• PROBLEM DETAILS
Repeat all the records, precisely as given.

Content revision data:
****************

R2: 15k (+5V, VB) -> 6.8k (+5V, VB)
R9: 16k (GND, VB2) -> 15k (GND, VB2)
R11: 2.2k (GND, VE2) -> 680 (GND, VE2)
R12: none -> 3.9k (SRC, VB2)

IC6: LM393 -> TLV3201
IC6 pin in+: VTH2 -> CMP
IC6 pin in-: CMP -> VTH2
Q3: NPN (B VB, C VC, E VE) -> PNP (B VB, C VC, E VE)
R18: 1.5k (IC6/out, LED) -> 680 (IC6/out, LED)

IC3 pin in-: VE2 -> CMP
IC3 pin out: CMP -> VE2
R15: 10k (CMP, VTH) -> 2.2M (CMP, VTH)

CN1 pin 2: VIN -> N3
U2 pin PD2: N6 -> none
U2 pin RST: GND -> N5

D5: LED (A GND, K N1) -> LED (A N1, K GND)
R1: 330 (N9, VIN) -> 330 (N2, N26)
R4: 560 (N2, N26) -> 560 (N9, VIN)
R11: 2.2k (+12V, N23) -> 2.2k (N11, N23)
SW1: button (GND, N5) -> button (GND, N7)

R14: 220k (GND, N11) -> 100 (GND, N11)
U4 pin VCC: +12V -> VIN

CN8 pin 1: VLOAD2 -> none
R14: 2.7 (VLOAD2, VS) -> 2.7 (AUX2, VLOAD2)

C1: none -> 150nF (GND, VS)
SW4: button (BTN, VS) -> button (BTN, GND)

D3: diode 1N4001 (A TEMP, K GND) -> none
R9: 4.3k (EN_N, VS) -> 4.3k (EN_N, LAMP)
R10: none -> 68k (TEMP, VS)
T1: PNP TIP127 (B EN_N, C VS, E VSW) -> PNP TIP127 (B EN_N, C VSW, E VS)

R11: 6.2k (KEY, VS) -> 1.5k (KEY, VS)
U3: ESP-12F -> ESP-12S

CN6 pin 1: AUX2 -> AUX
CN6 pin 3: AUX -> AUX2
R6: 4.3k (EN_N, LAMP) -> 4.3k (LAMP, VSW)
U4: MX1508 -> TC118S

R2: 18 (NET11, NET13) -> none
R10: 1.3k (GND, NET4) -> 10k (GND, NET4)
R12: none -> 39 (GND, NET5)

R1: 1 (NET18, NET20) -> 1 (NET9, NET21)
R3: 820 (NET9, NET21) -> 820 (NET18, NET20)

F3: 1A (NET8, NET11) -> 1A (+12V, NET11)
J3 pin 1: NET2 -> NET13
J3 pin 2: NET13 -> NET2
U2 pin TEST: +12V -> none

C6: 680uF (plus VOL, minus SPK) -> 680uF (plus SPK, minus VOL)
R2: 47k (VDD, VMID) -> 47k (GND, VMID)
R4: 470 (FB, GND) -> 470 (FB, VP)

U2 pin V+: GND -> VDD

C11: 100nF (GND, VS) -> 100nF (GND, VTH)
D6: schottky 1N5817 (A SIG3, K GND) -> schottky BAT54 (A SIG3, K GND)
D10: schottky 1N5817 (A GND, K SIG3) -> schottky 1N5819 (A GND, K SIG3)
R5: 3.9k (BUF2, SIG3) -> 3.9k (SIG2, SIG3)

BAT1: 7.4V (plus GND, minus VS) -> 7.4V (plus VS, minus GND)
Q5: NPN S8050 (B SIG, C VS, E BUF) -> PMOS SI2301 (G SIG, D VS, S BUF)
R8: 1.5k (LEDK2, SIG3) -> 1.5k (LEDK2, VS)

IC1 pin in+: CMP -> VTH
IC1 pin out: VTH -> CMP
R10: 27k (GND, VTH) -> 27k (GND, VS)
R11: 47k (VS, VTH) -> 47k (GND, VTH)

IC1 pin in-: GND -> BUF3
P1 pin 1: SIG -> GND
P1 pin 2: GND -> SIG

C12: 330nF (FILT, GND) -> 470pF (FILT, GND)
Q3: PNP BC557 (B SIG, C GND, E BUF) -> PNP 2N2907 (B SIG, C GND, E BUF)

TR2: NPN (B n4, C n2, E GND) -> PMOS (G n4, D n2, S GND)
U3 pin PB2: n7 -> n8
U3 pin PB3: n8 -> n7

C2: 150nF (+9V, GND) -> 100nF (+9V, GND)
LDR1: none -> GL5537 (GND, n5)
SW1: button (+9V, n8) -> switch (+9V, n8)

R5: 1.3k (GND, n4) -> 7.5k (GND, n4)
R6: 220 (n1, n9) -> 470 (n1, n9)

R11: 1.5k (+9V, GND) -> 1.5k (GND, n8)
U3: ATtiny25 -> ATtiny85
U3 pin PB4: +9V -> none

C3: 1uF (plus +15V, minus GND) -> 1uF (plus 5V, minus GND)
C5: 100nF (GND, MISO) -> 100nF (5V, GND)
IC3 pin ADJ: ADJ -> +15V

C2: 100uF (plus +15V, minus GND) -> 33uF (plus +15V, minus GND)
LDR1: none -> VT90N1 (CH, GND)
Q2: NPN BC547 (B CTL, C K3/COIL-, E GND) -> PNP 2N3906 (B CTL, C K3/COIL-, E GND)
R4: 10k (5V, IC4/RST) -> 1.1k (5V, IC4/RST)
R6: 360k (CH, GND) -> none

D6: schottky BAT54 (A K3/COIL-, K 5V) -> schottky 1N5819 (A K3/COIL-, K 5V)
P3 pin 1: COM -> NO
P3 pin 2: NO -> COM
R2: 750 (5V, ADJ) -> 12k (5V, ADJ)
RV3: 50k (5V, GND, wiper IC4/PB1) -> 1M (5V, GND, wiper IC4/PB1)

****************

• RESPONSE TO THIS EXERCISE
R2: 15k (+5V, VB) -> 6.8k (+5V, VB)
R9: 16k (GND, VB2) -> 15k (GND, VB2)
R11: 2.2k (GND, VE2) -> 680 (GND, VE2)
R12: none -> 3.9k (SRC, VB2)

IC6: LM393 -> TLV3201
IC6 pin in+: VTH2 -> CMP
IC6 pin in-: CMP -> VTH2
Q3: NPN (B VB, C VC, E VE) -> PNP (B VB, C VC, E VE)
R18: 1.5k (IC6/out, LED) -> 680 (IC6/out, LED)

IC3 pin in-: VE2 -> CMP
IC3 pin out: CMP -> VE2
R15: 10k (CMP, VTH) -> 2.2M (CMP, VTH)

CN1 pin 2: VIN -> N3
U2 pin PD2: N6 -> none
U2 pin RST: GND -> N5

D5: LED (A GND, K N1) -> LED (A N1, K GND)
R1: 330 (N9, VIN) -> 330 (N2, N26)
R4: 560 (N2, N26) -> 560 (N9, VIN)
R11: 2.2k (+12V, N23) -> 2.2k (N11, N23)
SW1: button (GND, N5) -> button (GND, N7)

R14: 220k (GND, N11) -> 100 (GND, N11)
U4 pin VCC: +12V -> VIN

CN8 pin 1: VLOAD2 -> none
R14: 2.7 (VLOAD2, VS) -> 2.7 (AUX2, VLOAD2)

C1: none -> 150nF (GND, VS)
SW4: button (BTN, VS) -> button (BTN, GND)

D3: diode 1N4001 (A TEMP, K GND) -> none
R9: 4.3k (EN_N, VS) -> 4.3k (EN_N, LAMP)
R10: none -> 68k (TEMP, VS)
T1: PNP TIP127 (B EN_N, C VS, E VSW) -> PNP TIP127 (B EN_N, C VSW, E VS)

R11: 6.2k (KEY, VS) -> 1.5k (KEY, VS)
U3: ESP-12F -> ESP-12S

CN6 pin 1: AUX2 -> AUX
CN6 pin 3: AUX -> AUX2
R6: 4.3k (EN_N, LAMP) -> 4.3k (LAMP, VSW)
U4: MX1508 -> TC118S

R2: 18 (NET11, NET13) -> none
R10: 1.3k (GND, NET4) -> 10k (GND, NET4)
R12: none -> 39 (GND, NET5)

R1: 1 (NET18, NET20) -> 1 (NET9, NET21)
R3: 820 (NET9, NET21) -> 820 (NET18, NET20)

F3: 1A (NET8, NET11) -> 1A (+12V, NET11)
J3 pin 1: NET2 -> NET13
J3 pin 2: NET13 -> NET2
U2 pin TEST: +12V -> none

C6: 680uF (plus VOL, minus SPK) -> 680uF (plus SPK, minus VOL)
R2: 47k (VDD, VMID) -> 47k (GND, VMID)
R4: 470 (FB, GND) -> 470 (FB, VP)

U2 pin V+: GND -> VDD

C11: 100nF (GND, VS) -> 100nF (GND, VTH)
D6: schottky 1N5817 (A SIG3, K GND) -> schottky BAT54 (A SIG3, K GND)
D10: schottky 1N5817 (A GND, K SIG3) -> schottky 1N5819 (A GND, K SIG3)
R5: 3.9k (BUF2, SIG3) -> 3.9k (SIG2, SIG3)

BAT1: 7.4V (plus GND, minus VS) -> 7.4V (plus VS, minus GND)
Q5: NPN S8050 (B SIG, C VS, E BUF) -> PMOS SI2301 (G SIG, D VS, S BUF)
R8: 1.5k (LEDK2, SIG3) -> 1.5k (LEDK2, VS)

IC1 pin in+: CMP -> VTH
IC1 pin out: VTH -> CMP
R10: 27k (GND, VTH) -> 27k (GND, VS)
R11: 47k (VS, VTH) -> 47k (GND, VTH)

IC1 pin in-: GND -> BUF3
P1 pin 1: SIG -> GND
P1 pin 2: GND -> SIG

C12: 330nF (FILT, GND) -> 470pF (FILT, GND)
Q3: PNP BC557 (B SIG, C GND, E BUF) -> PNP 2N2907 (B SIG, C GND, E BUF)

TR2: NPN (B n4, C n2, E GND) -> PMOS (G n4, D n2, S GND)
U3 pin PB2: n7 -> n8
U3 pin PB3: n8 -> n7

C2: 150nF (+9V, GND) -> 100nF (+9V, GND)
LDR1: none -> GL5537 (GND, n5)
SW1: button (+9V, n8) -> switch (+9V, n8)

R5: 1.3k (GND, n4) -> 7.5k (GND, n4)
R6: 220 (n1, n9) -> 470 (n1, n9)

R11: 1.5k (+9V, GND) -> 1.5k (GND, n8)
U3: ATtiny25 -> ATtiny85
U3 pin PB4: +9V -> none

C3: 1uF (plus +15V, minus GND) -> 1uF (plus 5V, minus GND)
C5: 100nF (GND, MISO) -> 100nF (5V, GND)
IC3 pin ADJ: ADJ -> +15V

C2: 100uF (plus +15V, minus GND) -> 33uF (plus +15V, minus GND)
LDR1: none -> VT90N1 (CH, GND)
Q2: NPN BC547 (B CTL, C K3/COIL-, E GND) -> PNP 2N3906 (B CTL, C K3/COIL-, E GND)
R4: 10k (5V, IC4/RST) -> 1.1k (5V, IC4/RST)
R6: 360k (CH, GND) -> none

D6: schottky BAT54 (A K3/COIL-, K 5V) -> schottky 1N5819 (A K3/COIL-, K 5V)
P3 pin 1: COM -> NO
P3 pin 2: NO -> COM
R2: 750 (5V, ADJ) -> 12k (5V, ADJ)
RV3: 50k (5V, GND, wiper IC4/PB1) -> 1M (5V, GND, wiper IC4/PB1)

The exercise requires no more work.